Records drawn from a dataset
-=-=-
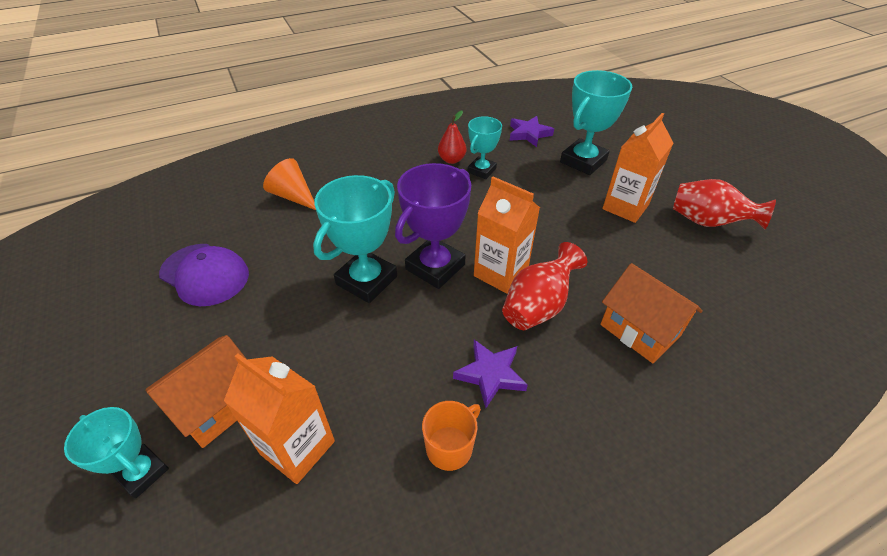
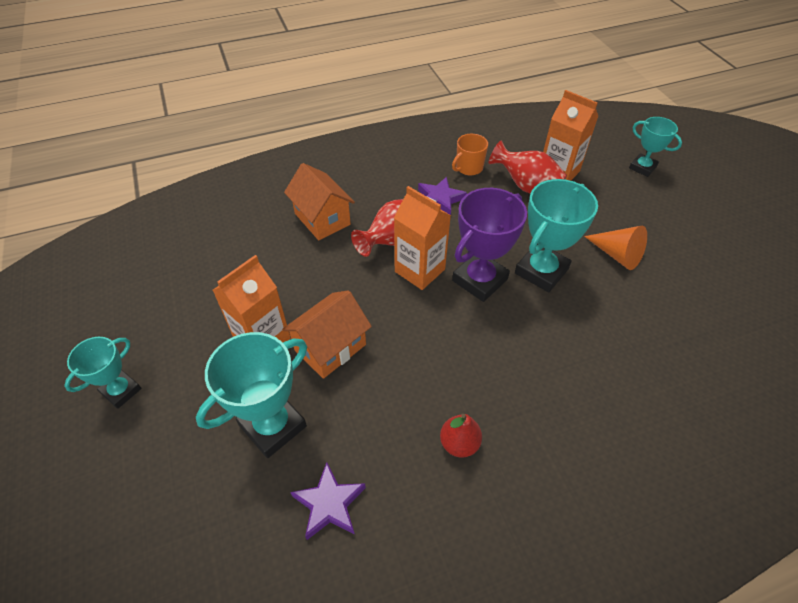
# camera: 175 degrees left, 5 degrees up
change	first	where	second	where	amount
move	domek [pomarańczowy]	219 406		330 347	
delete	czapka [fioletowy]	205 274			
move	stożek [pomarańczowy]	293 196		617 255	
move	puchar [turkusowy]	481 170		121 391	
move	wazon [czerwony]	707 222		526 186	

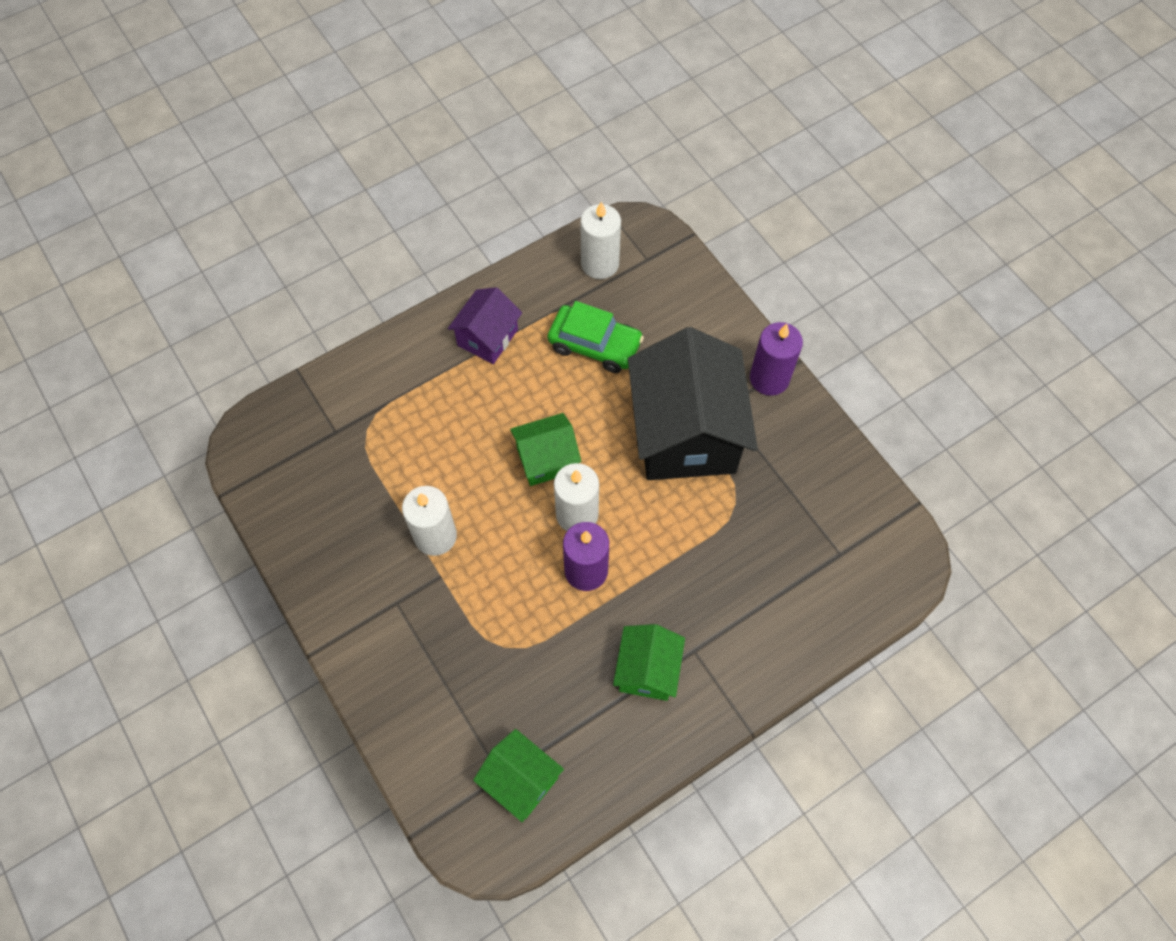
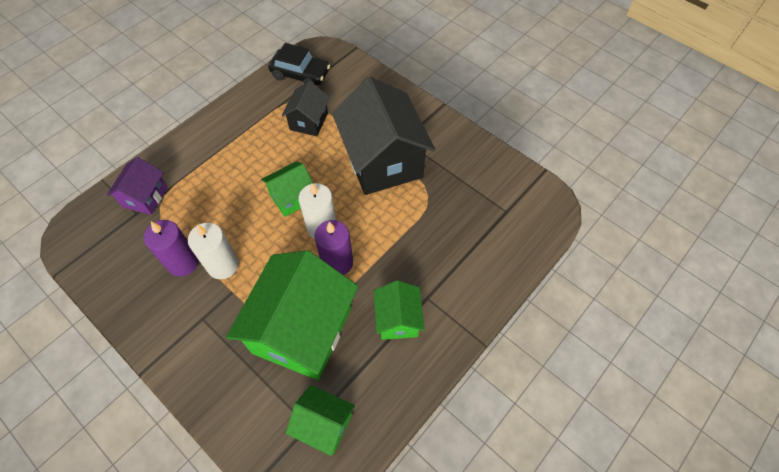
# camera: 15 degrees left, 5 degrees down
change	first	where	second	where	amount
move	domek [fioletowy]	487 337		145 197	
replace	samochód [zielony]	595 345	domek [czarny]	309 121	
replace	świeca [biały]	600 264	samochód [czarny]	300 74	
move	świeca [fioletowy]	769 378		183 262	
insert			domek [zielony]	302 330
-=-=-
§ YOUR INSTRUCTIONS
Among the lines above, find those holding the word "pomarańczowy" and state how many there are, number only.

§ RESPONSE FOR THIS EXERCISE
2